» WORK ORDER: Please restate the entries below word for word, leaving out any pictures.

○ ○ ○

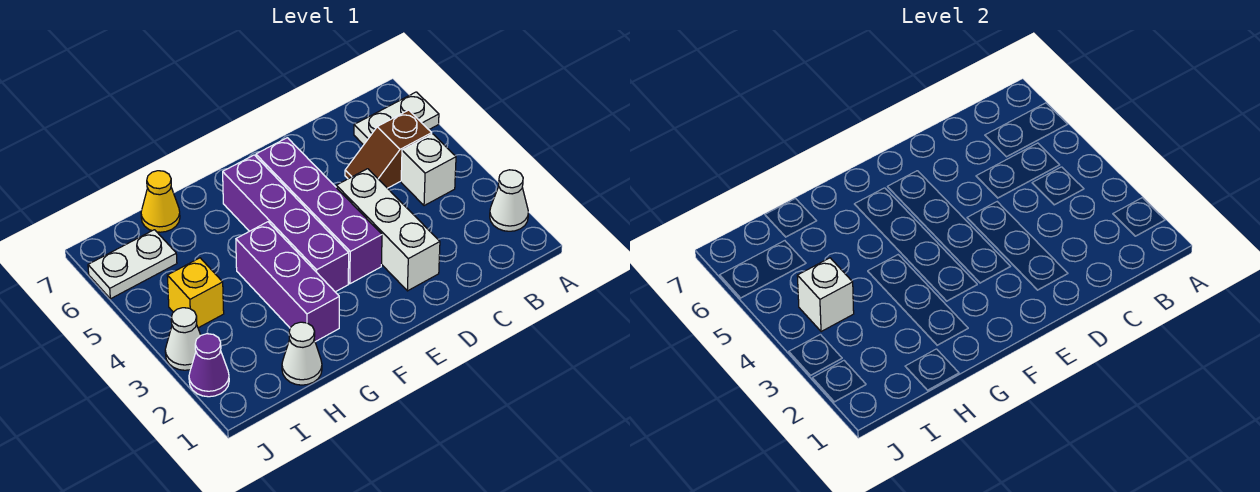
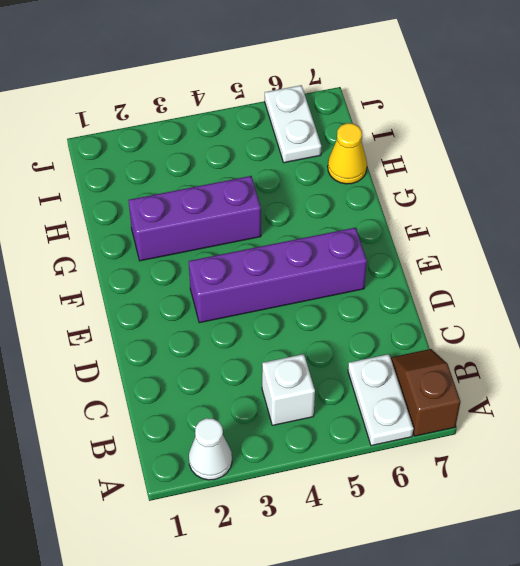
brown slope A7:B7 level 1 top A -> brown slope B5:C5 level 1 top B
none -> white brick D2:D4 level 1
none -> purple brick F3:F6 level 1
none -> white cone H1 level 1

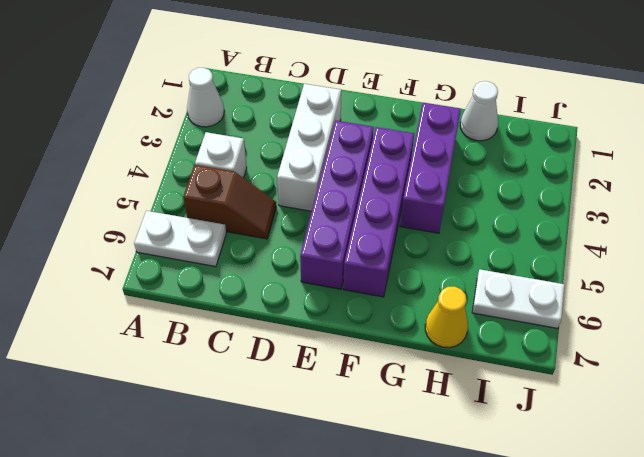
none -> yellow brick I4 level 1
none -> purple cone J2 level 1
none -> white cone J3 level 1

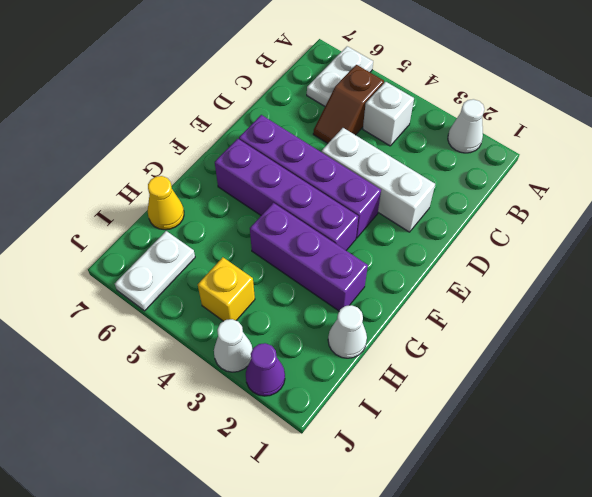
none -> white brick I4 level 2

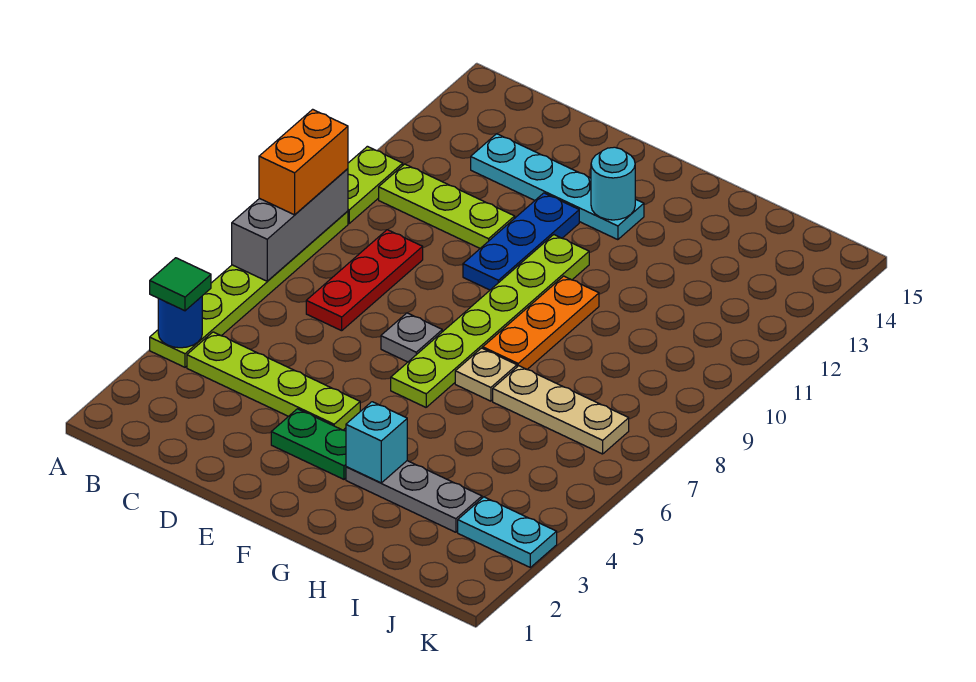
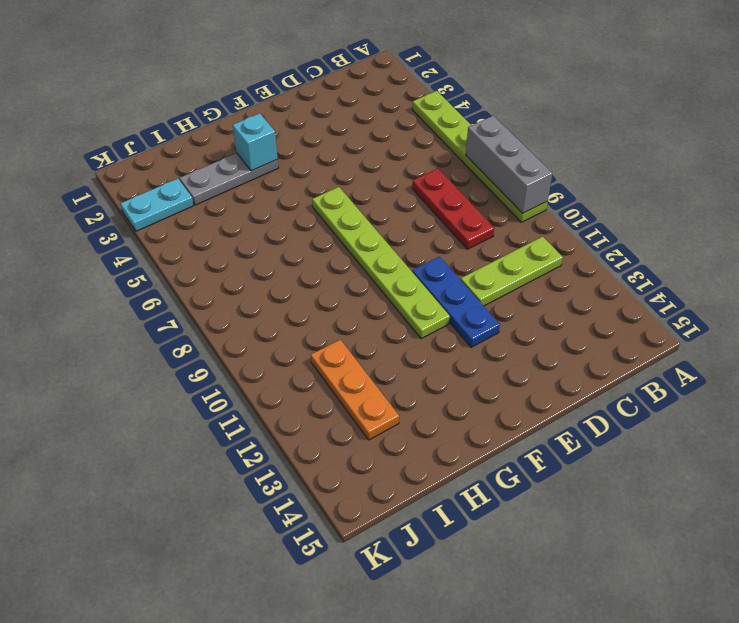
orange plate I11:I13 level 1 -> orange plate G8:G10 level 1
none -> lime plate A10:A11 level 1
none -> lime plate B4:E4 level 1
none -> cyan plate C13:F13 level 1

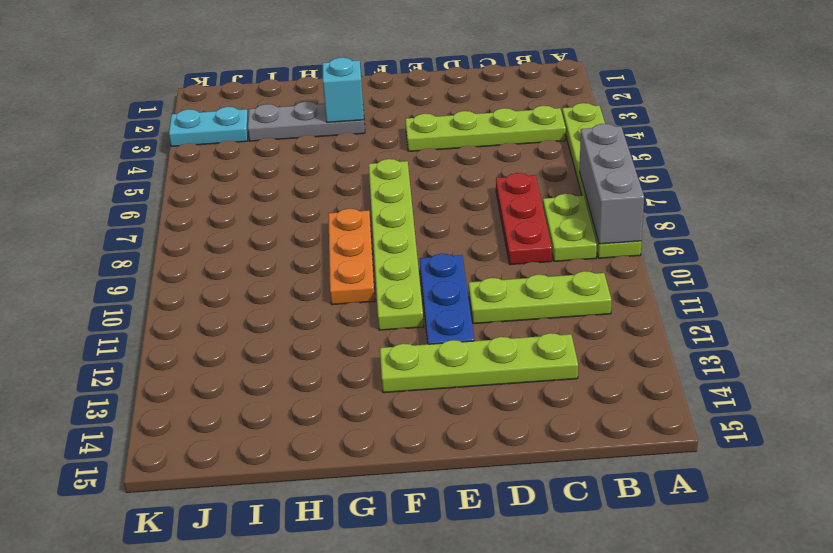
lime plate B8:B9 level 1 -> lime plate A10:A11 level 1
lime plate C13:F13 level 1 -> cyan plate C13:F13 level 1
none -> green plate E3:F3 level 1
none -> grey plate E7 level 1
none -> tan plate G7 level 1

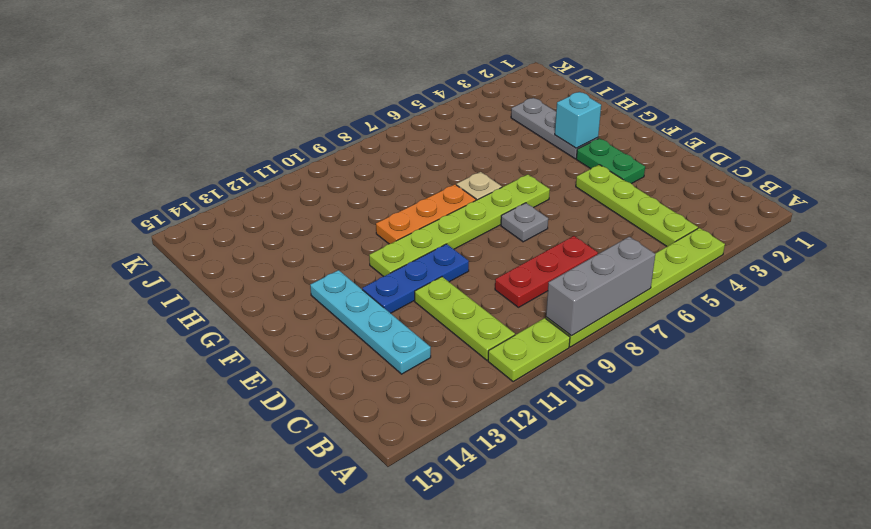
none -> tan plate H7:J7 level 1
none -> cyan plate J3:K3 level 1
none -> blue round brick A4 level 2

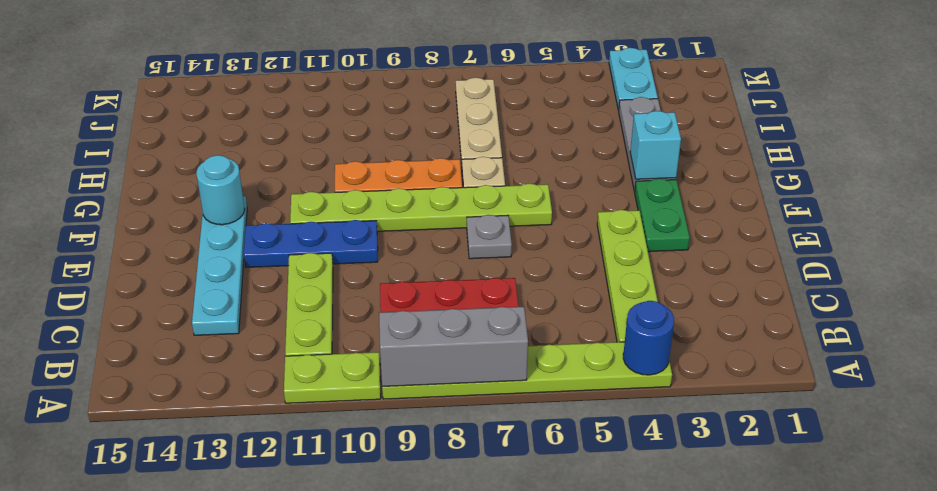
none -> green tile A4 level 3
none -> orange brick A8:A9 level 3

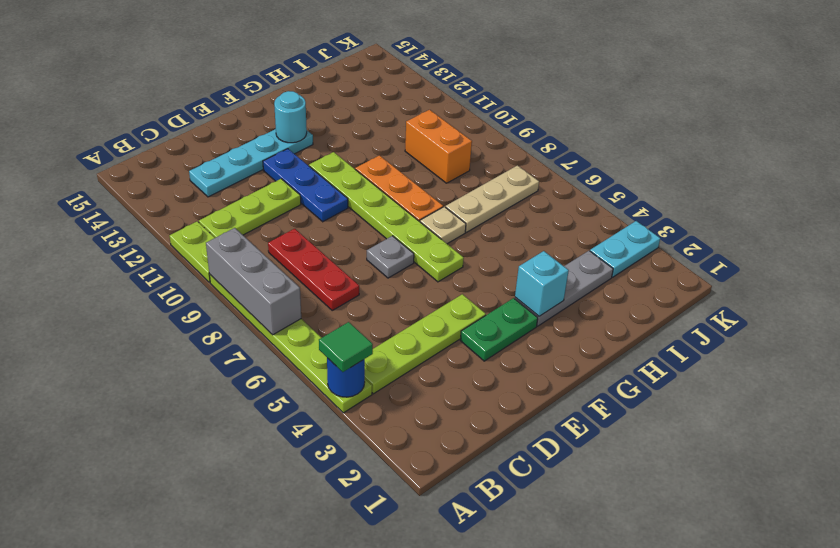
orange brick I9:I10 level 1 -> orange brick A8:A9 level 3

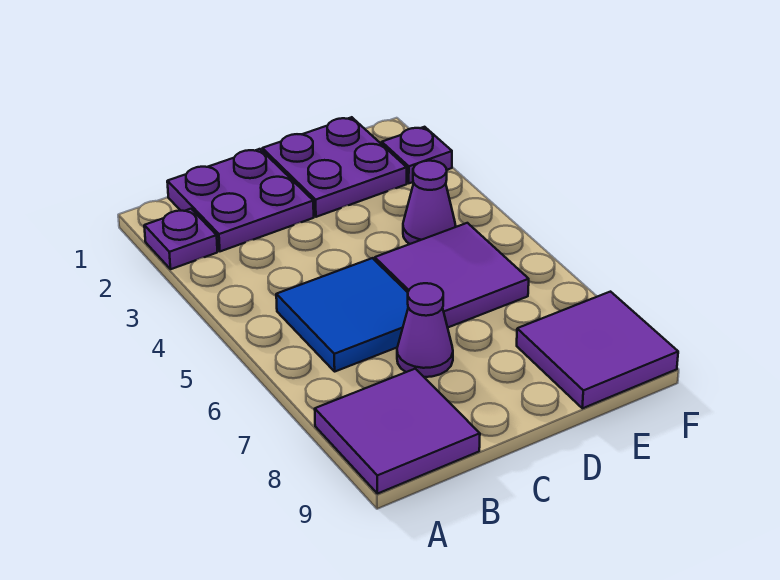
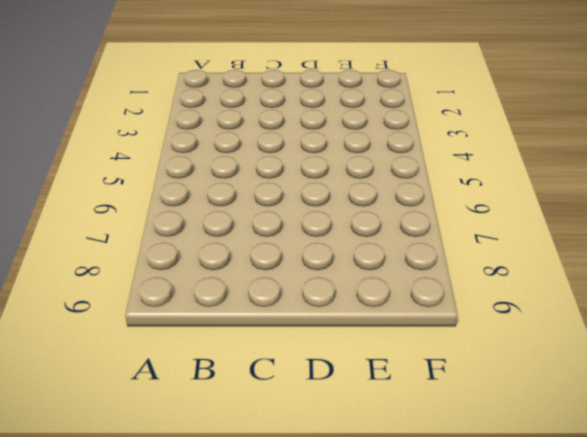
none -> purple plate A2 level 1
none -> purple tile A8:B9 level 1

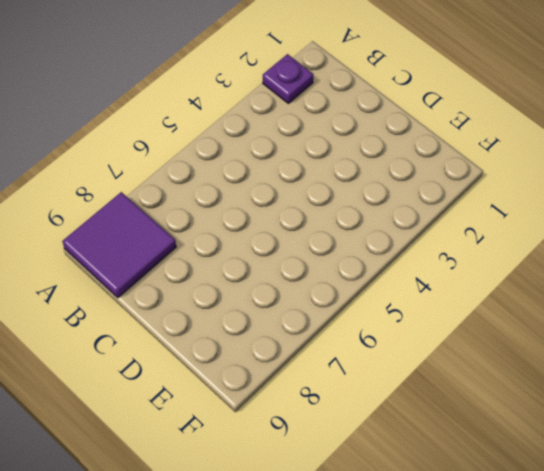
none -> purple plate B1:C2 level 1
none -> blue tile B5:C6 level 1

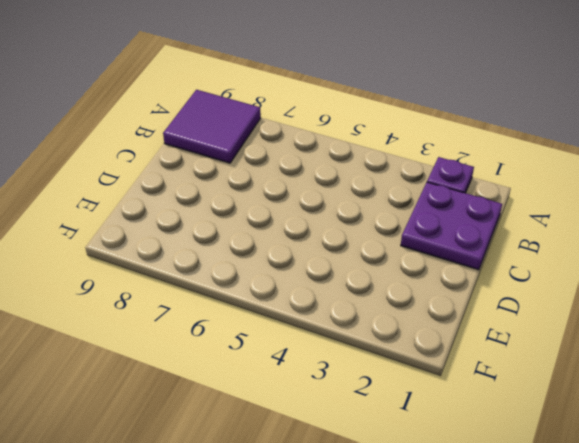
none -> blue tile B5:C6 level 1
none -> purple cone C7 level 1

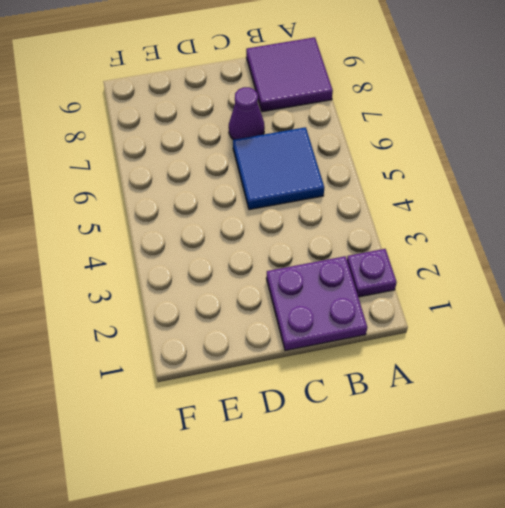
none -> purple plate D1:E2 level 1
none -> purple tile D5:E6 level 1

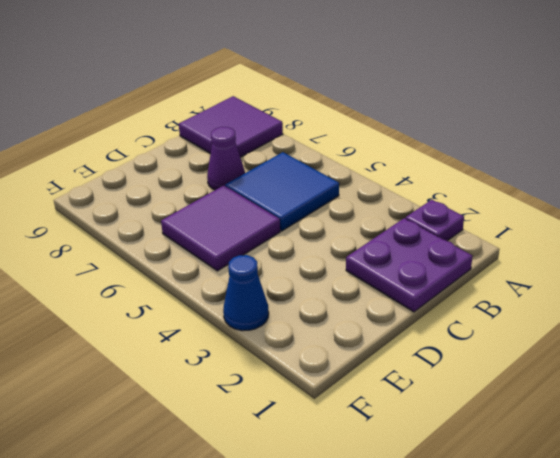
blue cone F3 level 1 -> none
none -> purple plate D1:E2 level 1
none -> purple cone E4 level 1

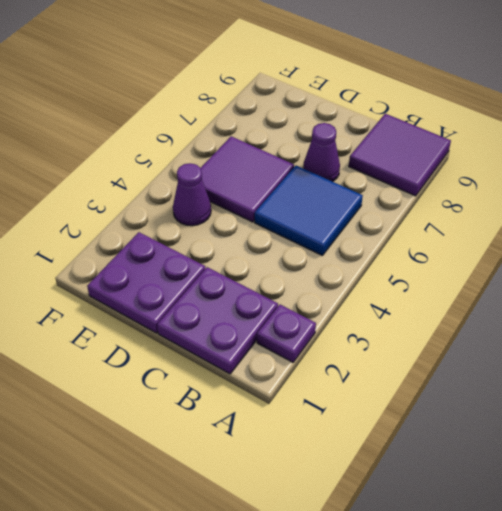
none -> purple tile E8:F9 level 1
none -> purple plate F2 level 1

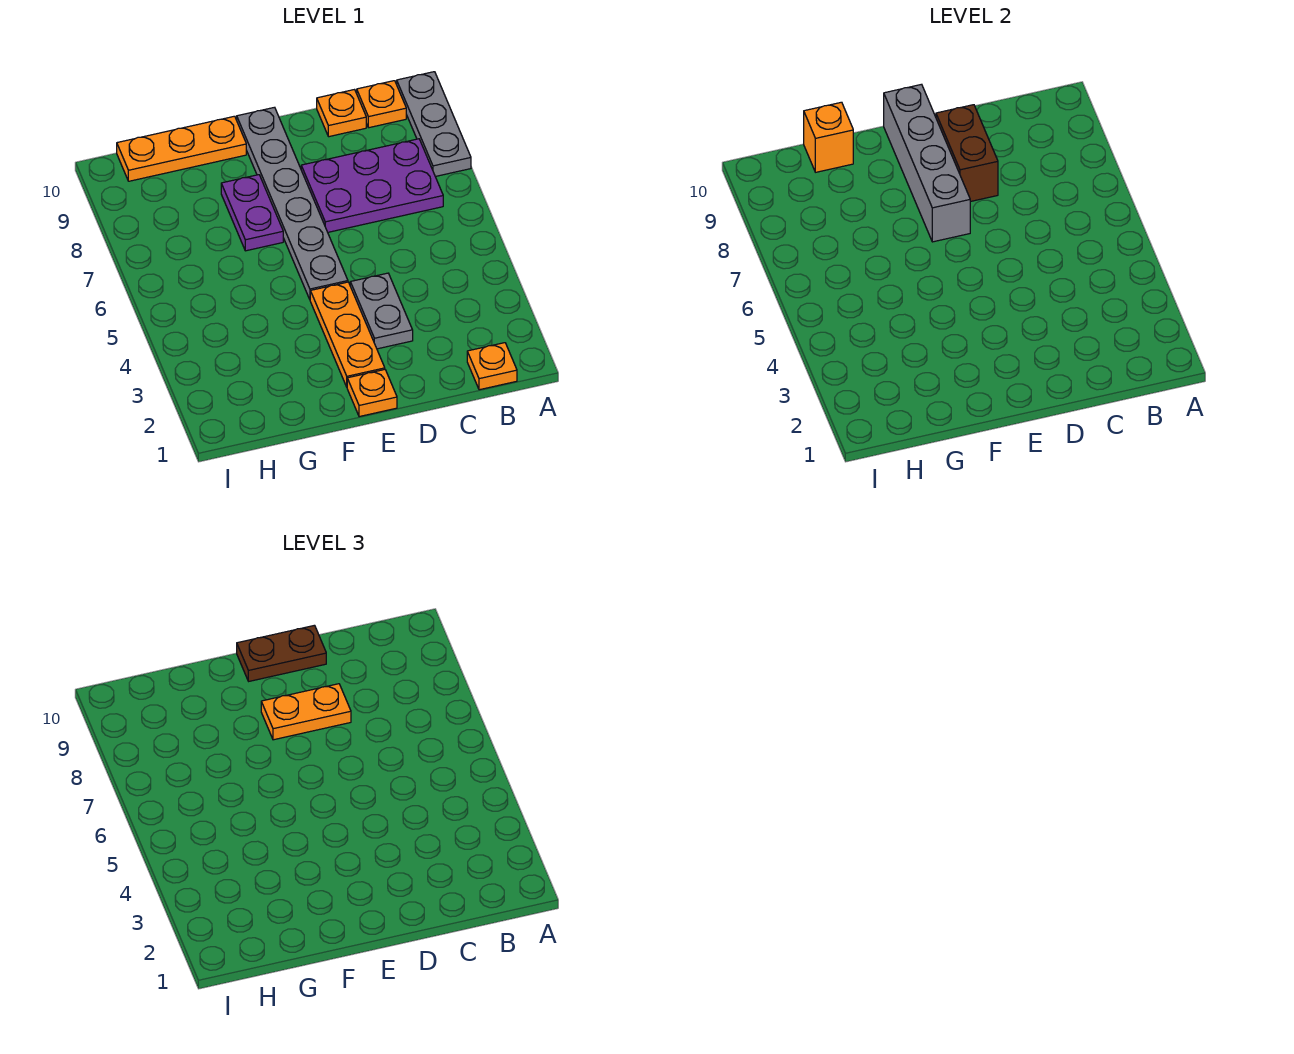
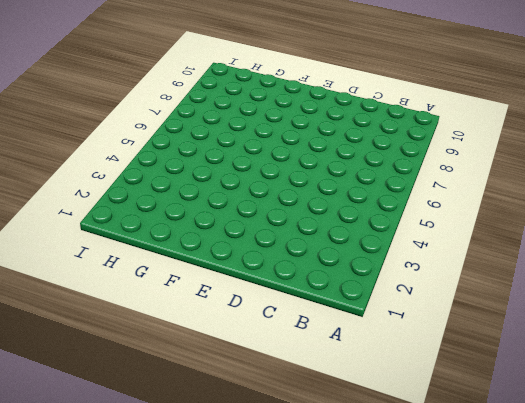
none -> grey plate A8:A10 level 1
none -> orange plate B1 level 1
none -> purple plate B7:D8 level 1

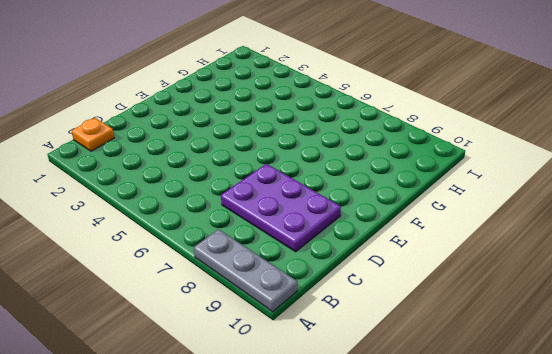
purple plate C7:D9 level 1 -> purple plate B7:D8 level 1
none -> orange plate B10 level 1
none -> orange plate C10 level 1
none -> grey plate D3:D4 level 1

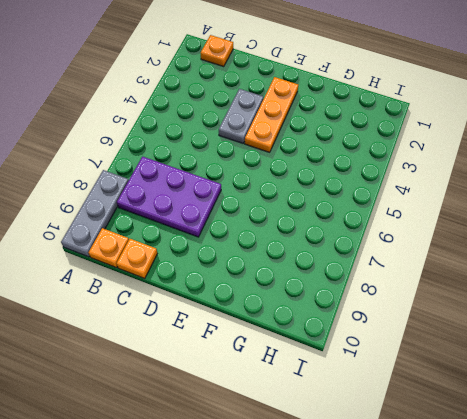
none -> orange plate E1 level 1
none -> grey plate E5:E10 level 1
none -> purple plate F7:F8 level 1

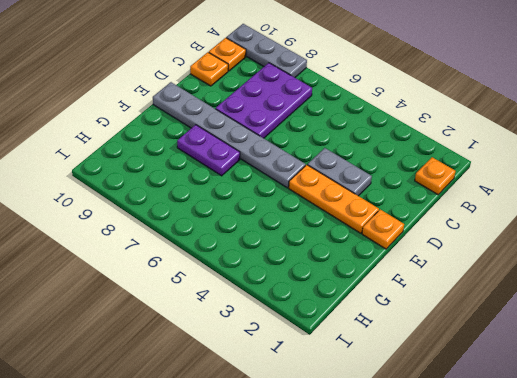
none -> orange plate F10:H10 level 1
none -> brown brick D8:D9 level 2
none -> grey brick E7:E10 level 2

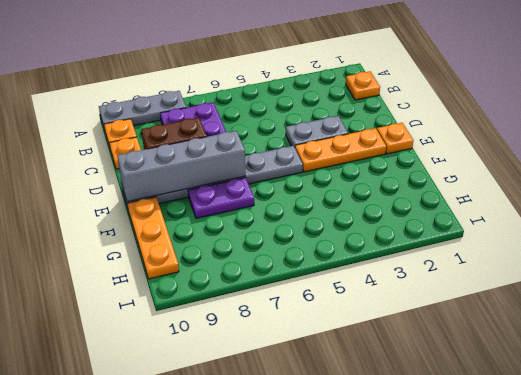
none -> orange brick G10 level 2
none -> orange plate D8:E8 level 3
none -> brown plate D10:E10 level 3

○ ○ ○

» SOLUTION TO THIS EXERCISE:
brown slope A7:B7 level 1 top A -> brown slope B5:C5 level 1 top B
none -> white brick D2:D4 level 1
none -> purple brick F3:F6 level 1
none -> white cone H1 level 1

none -> yellow brick I4 level 1
none -> purple cone J2 level 1
none -> white cone J3 level 1

none -> white brick I4 level 2

orange plate I11:I13 level 1 -> orange plate G8:G10 level 1
none -> lime plate A10:A11 level 1
none -> lime plate B4:E4 level 1
none -> cyan plate C13:F13 level 1

lime plate B8:B9 level 1 -> lime plate A10:A11 level 1
lime plate C13:F13 level 1 -> cyan plate C13:F13 level 1
none -> green plate E3:F3 level 1
none -> grey plate E7 level 1
none -> tan plate G7 level 1

none -> tan plate H7:J7 level 1
none -> cyan plate J3:K3 level 1
none -> blue round brick A4 level 2

none -> green tile A4 level 3
none -> orange brick A8:A9 level 3

orange brick I9:I10 level 1 -> orange brick A8:A9 level 3

none -> purple plate A2 level 1
none -> purple tile A8:B9 level 1

none -> purple plate B1:C2 level 1
none -> blue tile B5:C6 level 1

none -> blue tile B5:C6 level 1
none -> purple cone C7 level 1

none -> purple plate D1:E2 level 1
none -> purple tile D5:E6 level 1

blue cone F3 level 1 -> none
none -> purple plate D1:E2 level 1
none -> purple cone E4 level 1

none -> purple tile E8:F9 level 1
none -> purple plate F2 level 1

none -> grey plate A8:A10 level 1
none -> orange plate B1 level 1
none -> purple plate B7:D8 level 1

purple plate C7:D9 level 1 -> purple plate B7:D8 level 1
none -> orange plate B10 level 1
none -> orange plate C10 level 1
none -> grey plate D3:D4 level 1

none -> orange plate E1 level 1
none -> grey plate E5:E10 level 1
none -> purple plate F7:F8 level 1

none -> orange plate F10:H10 level 1
none -> brown brick D8:D9 level 2
none -> grey brick E7:E10 level 2

none -> orange brick G10 level 2
none -> orange plate D8:E8 level 3
none -> brown plate D10:E10 level 3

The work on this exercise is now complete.